| INPUT DATA |
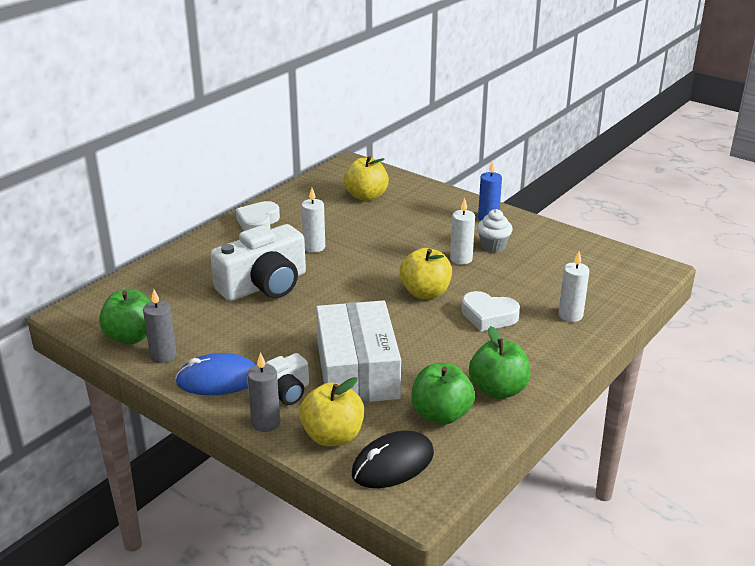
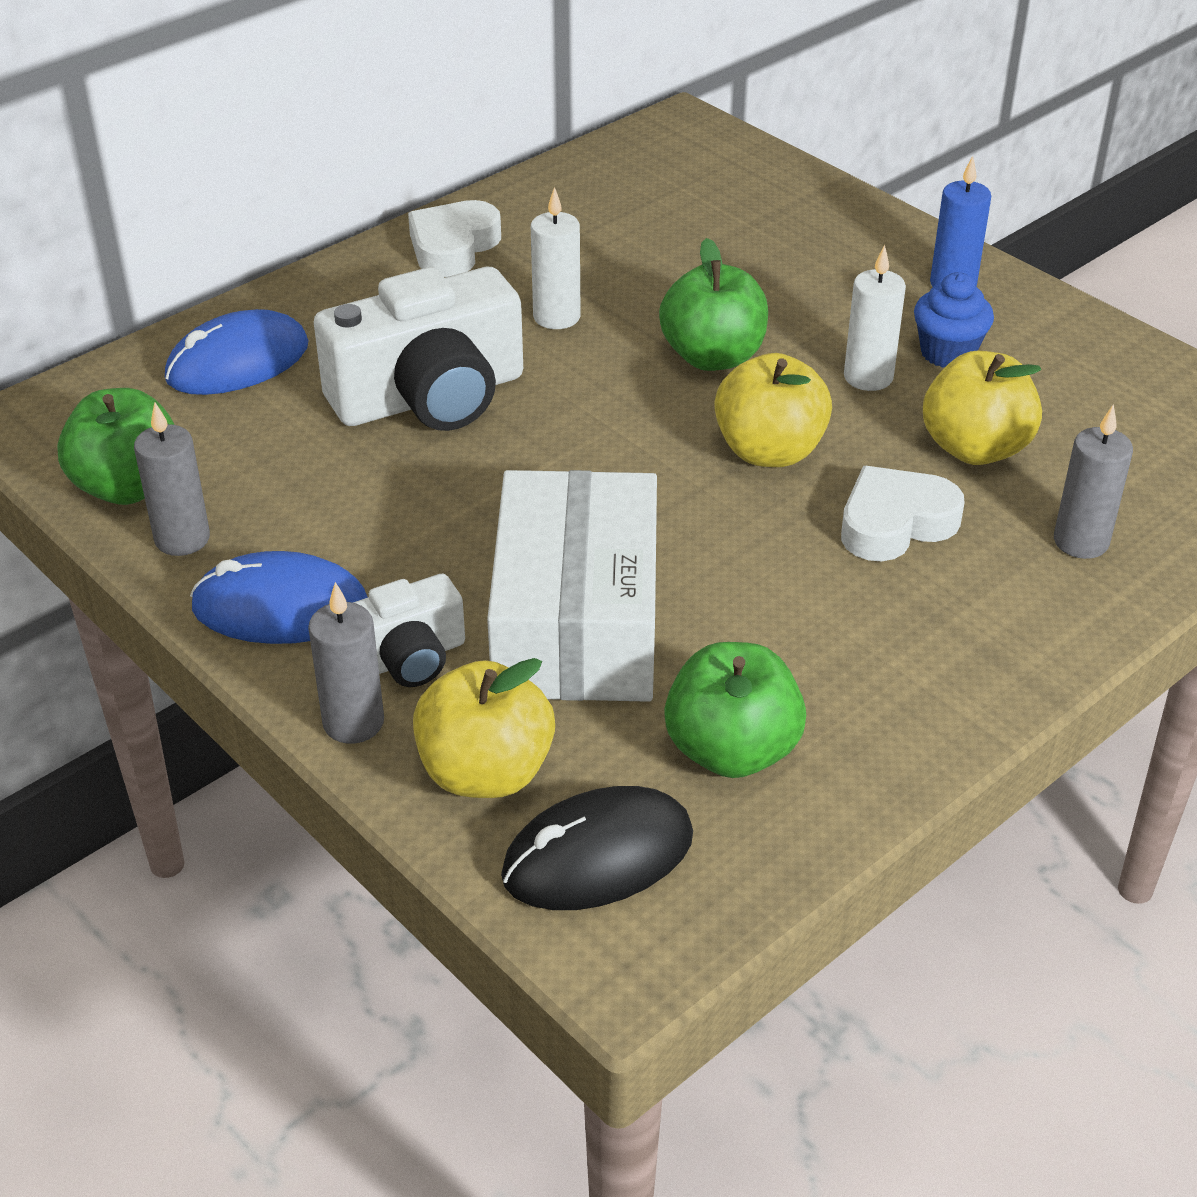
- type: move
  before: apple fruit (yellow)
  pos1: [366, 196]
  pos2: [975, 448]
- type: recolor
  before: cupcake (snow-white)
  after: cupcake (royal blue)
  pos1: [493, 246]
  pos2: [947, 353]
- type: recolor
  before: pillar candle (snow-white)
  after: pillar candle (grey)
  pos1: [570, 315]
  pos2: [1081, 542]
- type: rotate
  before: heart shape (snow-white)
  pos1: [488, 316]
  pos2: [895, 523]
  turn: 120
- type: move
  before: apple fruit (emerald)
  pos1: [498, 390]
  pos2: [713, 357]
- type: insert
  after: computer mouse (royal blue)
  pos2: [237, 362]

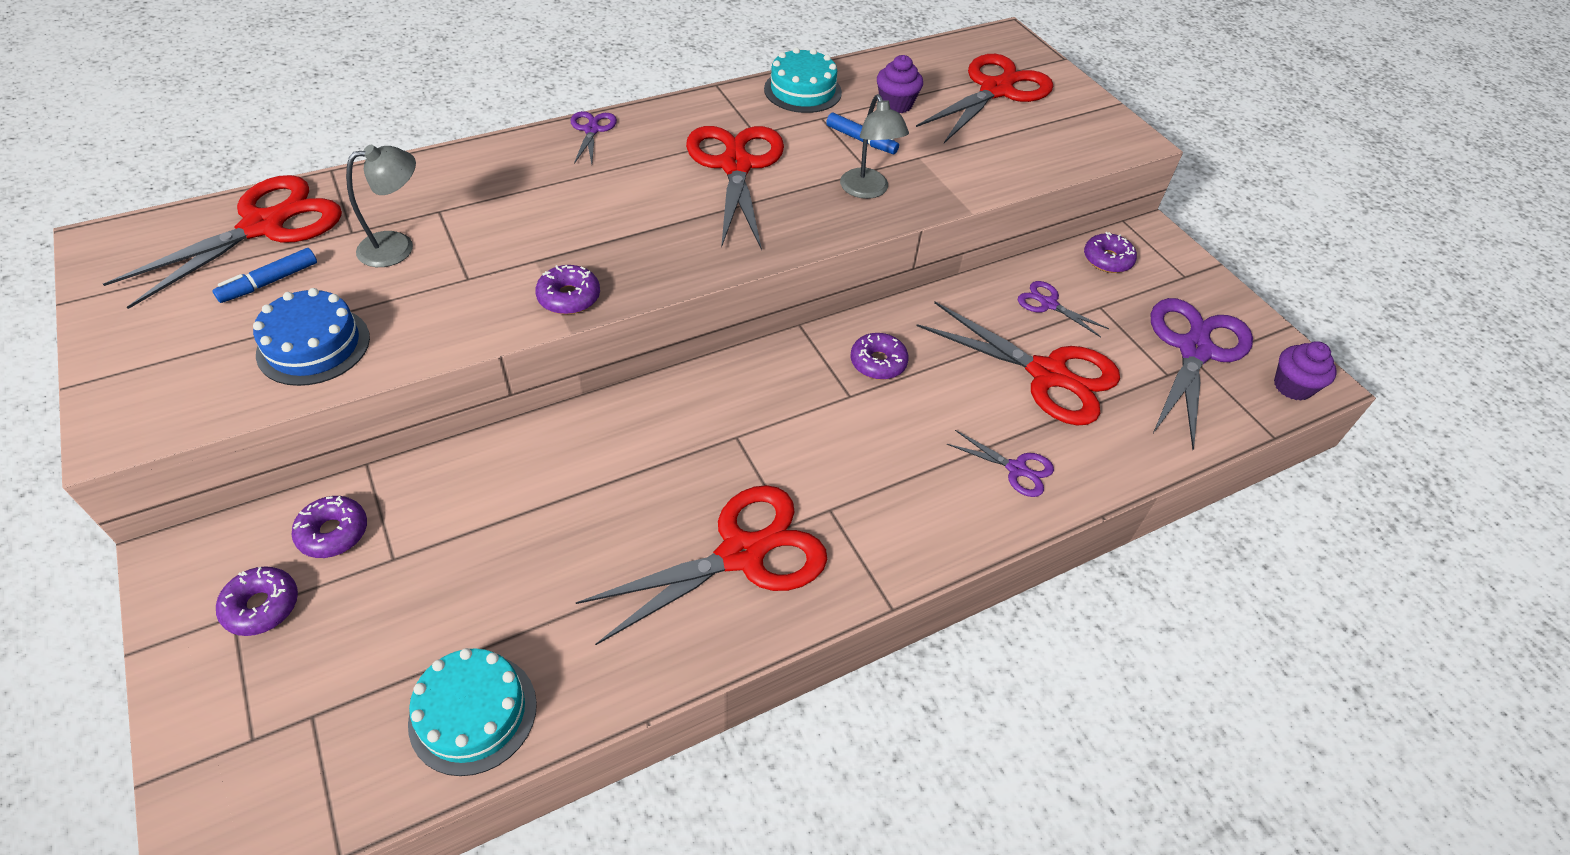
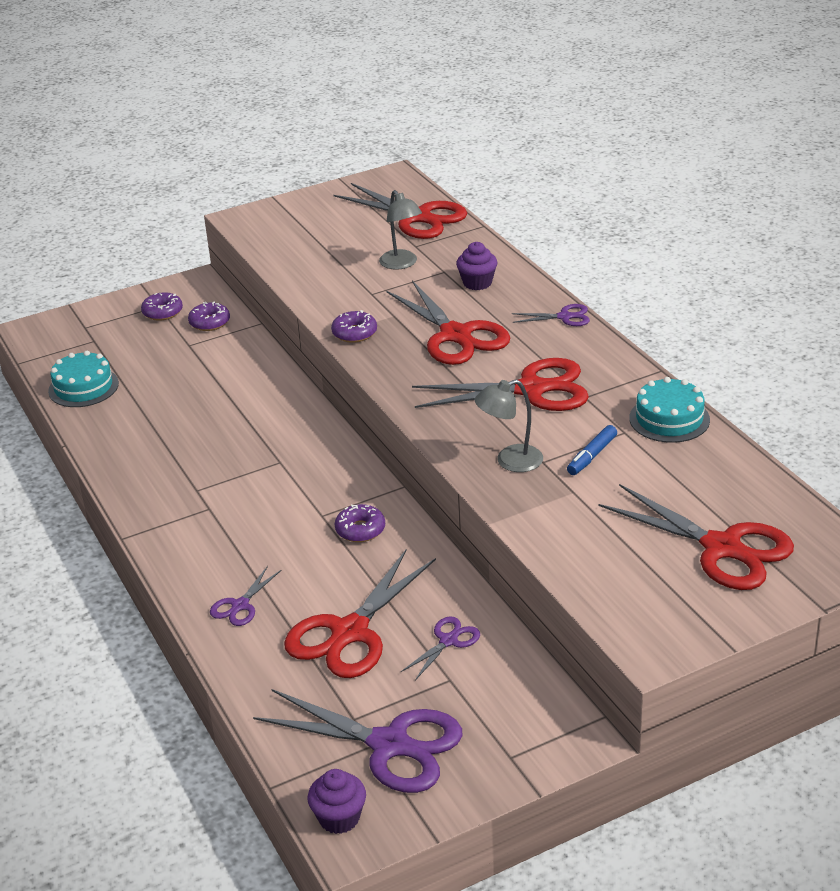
- type: move
  before: cupcake (royal purple)
  pos1: [896, 104]
  pos2: [477, 283]
- type: delete
  before: donut (royal purple)
  pos1: [1107, 260]
- type: delete
  before: felt pen (royal blue)
  pos1: [269, 282]
- type: delete
  before: layer cake (royal blue)
  pos1: [313, 345]
- type: move
  before: shears (crimson)
  pos1: [741, 554]
  pos2: [455, 335]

| EXERCISE |
An exact copy of the whole listing is required, minus the pictures.

| SOLUTION FOR THIS TASK |
- type: move
  before: apple fruit (yellow)
  pos1: [366, 196]
  pos2: [975, 448]
- type: recolor
  before: cupcake (snow-white)
  after: cupcake (royal blue)
  pos1: [493, 246]
  pos2: [947, 353]
- type: recolor
  before: pillar candle (snow-white)
  after: pillar candle (grey)
  pos1: [570, 315]
  pos2: [1081, 542]
- type: rotate
  before: heart shape (snow-white)
  pos1: [488, 316]
  pos2: [895, 523]
  turn: 120
- type: move
  before: apple fruit (emerald)
  pos1: [498, 390]
  pos2: [713, 357]
- type: insert
  after: computer mouse (royal blue)
  pos2: [237, 362]

- type: move
  before: cupcake (royal purple)
  pos1: [896, 104]
  pos2: [477, 283]
- type: delete
  before: donut (royal purple)
  pos1: [1107, 260]
- type: delete
  before: felt pen (royal blue)
  pos1: [269, 282]
- type: delete
  before: layer cake (royal blue)
  pos1: [313, 345]
- type: move
  before: shears (crimson)
  pos1: [741, 554]
  pos2: [455, 335]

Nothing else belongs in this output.